**Task**
Print the listing as it stands, omitting all images.
┌─ Records shown
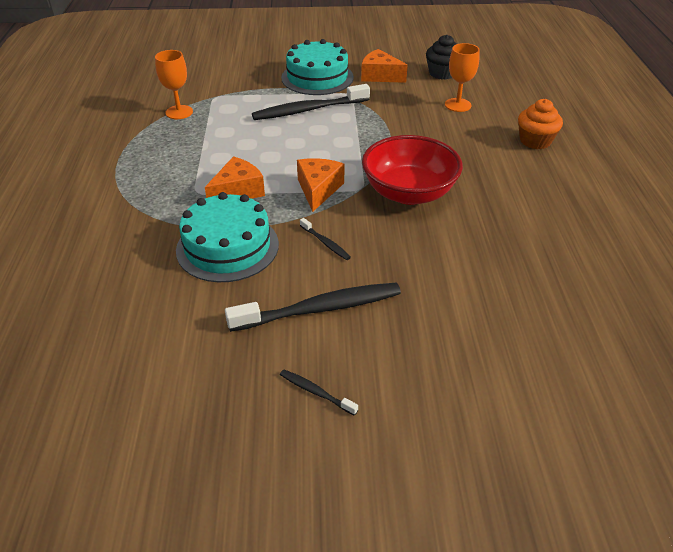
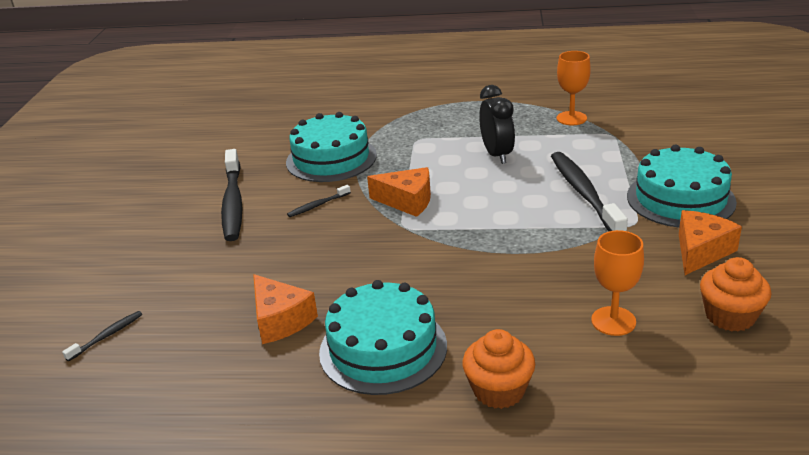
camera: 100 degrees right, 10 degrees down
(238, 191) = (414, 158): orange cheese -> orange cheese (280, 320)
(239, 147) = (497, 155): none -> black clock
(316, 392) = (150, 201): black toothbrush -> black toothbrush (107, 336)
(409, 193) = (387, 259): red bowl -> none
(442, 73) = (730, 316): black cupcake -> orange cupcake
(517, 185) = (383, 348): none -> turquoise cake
└─
**Solution**
camera: 100 degrees right, 10 degrees down
(238, 191) = (414, 158): orange cheese -> orange cheese (280, 320)
(239, 147) = (497, 155): none -> black clock
(316, 392) = (150, 201): black toothbrush -> black toothbrush (107, 336)
(409, 193) = (387, 259): red bowl -> none
(442, 73) = (730, 316): black cupcake -> orange cupcake
(517, 185) = (383, 348): none -> turquoise cake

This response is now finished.